(Beginning of Entries supplied)

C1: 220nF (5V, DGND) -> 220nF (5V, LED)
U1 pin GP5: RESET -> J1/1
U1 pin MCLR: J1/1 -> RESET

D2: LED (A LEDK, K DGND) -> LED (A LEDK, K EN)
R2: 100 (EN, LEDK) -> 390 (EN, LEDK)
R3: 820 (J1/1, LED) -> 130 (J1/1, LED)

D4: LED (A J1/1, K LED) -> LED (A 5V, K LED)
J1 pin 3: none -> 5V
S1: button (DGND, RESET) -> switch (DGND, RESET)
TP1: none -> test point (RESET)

(End of Entries supplied)

■ Required work ■
Leave out every line ahead of the one containing "R3: 820 (J1/1, LED) -> 130 (J1/1, LED)" and print the rest of the listing exactly.

■ Output ■
R3: 820 (J1/1, LED) -> 130 (J1/1, LED)

D4: LED (A J1/1, K LED) -> LED (A 5V, K LED)
J1 pin 3: none -> 5V
S1: button (DGND, RESET) -> switch (DGND, RESET)
TP1: none -> test point (RESET)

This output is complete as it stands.